*WORK INSTRUCTIONS*
Nothing but the lines from the one with "orange circle: (140, 284)" through the end of the records may appear in the answer, each reproduced exactly, pictures omitted.

*DATA SUPPLIED*
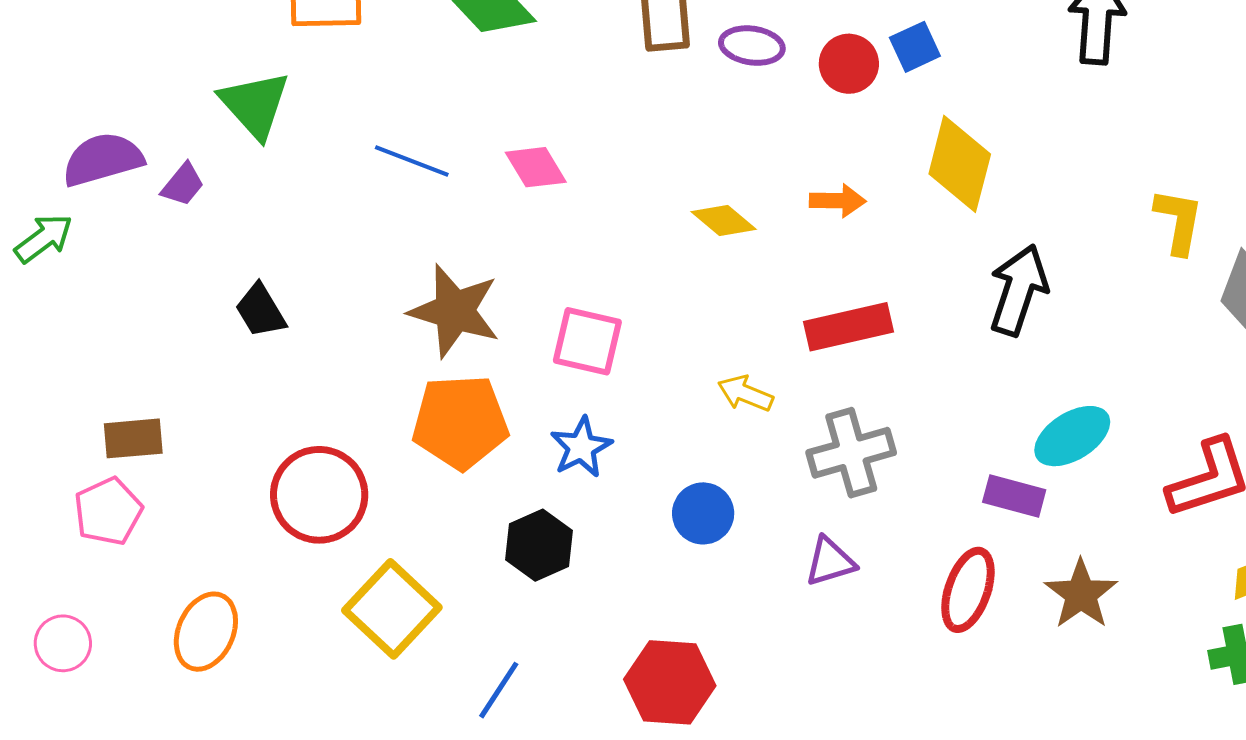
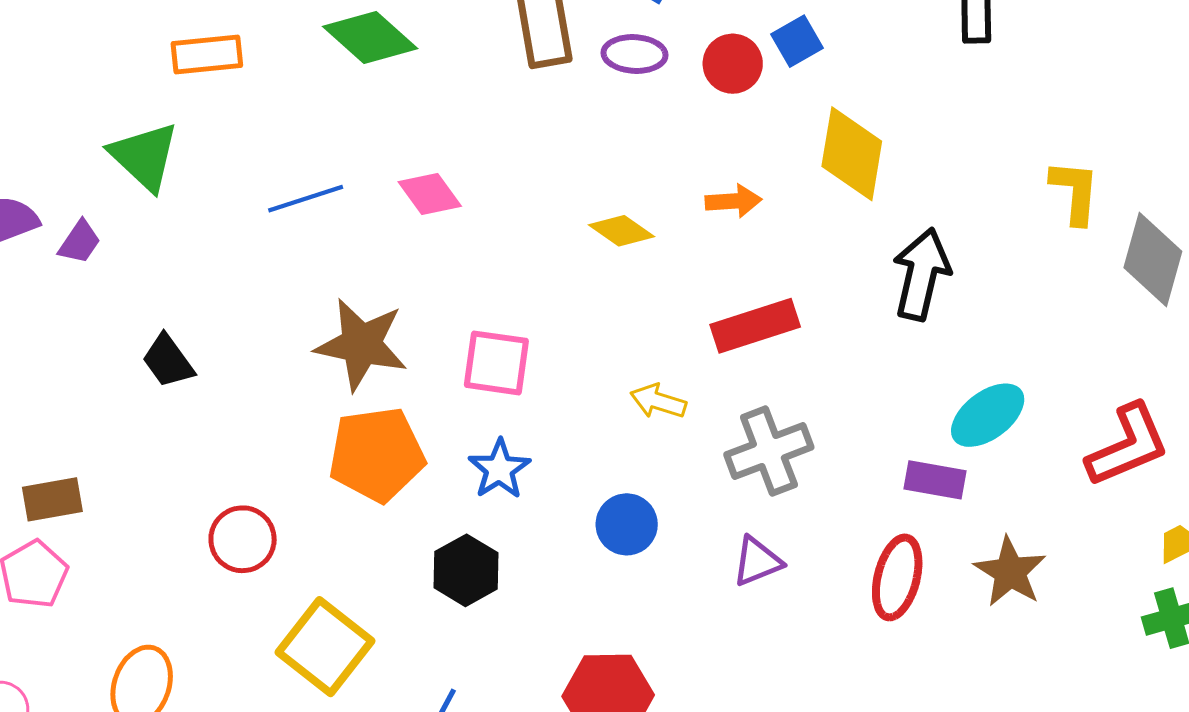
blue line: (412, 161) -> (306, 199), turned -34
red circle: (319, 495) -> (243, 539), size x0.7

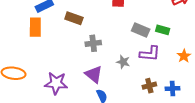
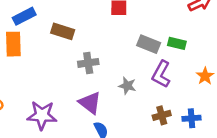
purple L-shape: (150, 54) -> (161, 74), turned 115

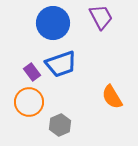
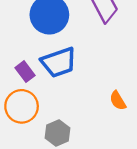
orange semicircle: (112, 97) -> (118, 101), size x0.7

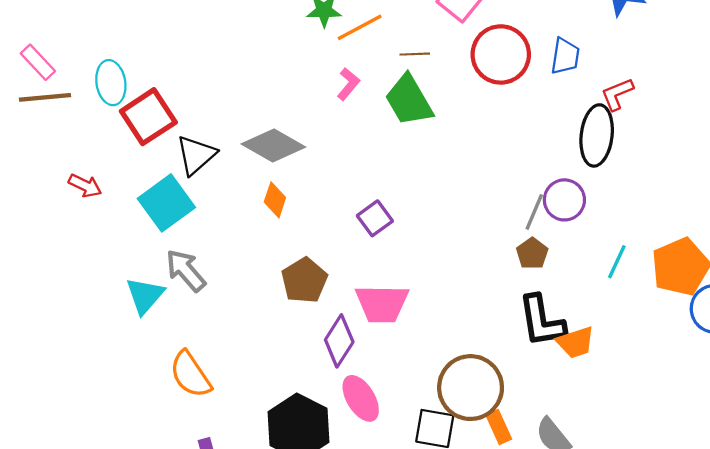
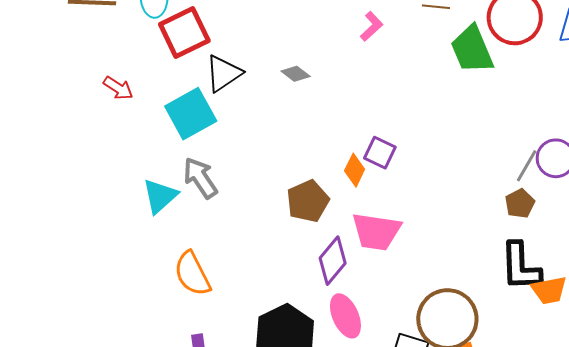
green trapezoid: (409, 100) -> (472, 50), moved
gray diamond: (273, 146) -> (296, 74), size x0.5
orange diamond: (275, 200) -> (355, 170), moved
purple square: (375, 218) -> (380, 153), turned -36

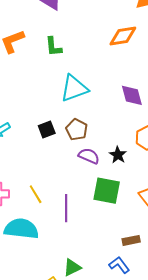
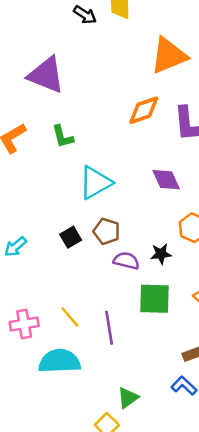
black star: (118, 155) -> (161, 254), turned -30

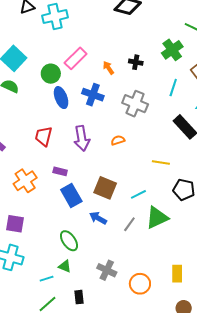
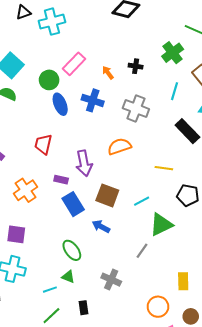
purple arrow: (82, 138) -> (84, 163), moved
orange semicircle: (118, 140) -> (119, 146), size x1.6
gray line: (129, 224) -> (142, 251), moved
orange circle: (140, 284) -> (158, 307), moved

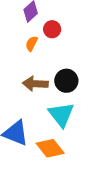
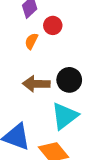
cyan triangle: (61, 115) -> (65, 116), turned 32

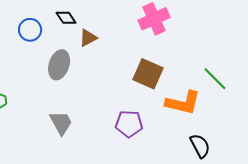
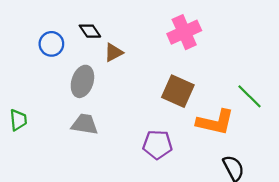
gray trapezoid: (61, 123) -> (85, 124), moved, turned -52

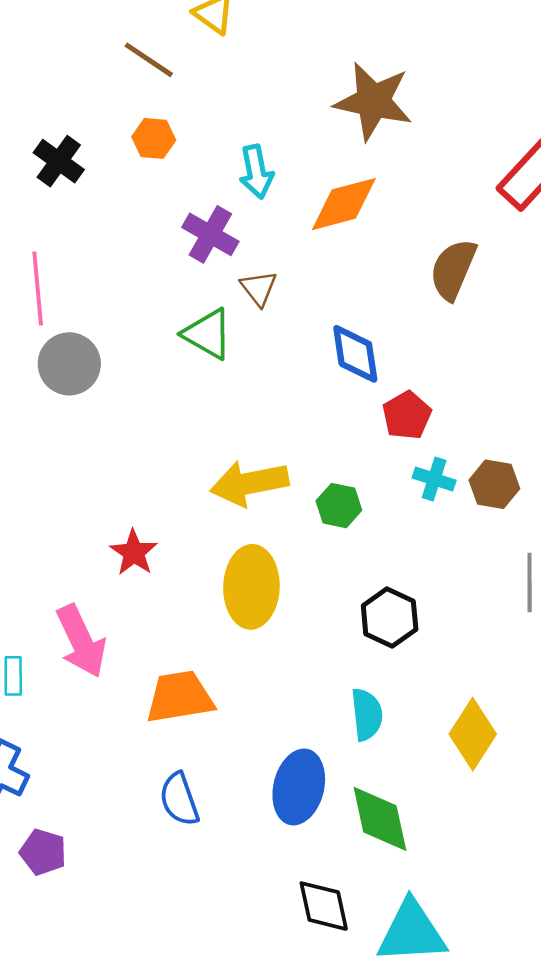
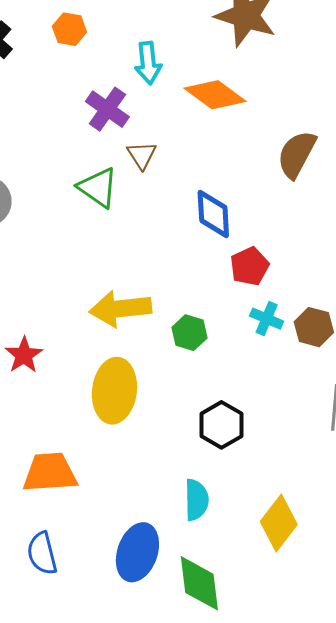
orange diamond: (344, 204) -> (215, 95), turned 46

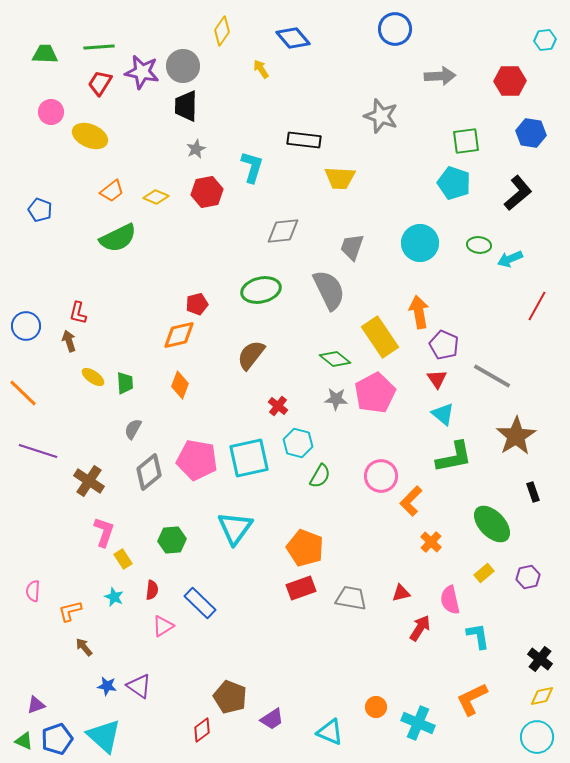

*WRITTEN RESPONSE*
orange circle: (140, 284) -> (158, 307), moved

cyan triangle: (61, 115) -> (65, 116), turned 32

gray trapezoid: (61, 123) -> (85, 124), moved, turned -52

orange diamond: (344, 204) -> (215, 95), turned 46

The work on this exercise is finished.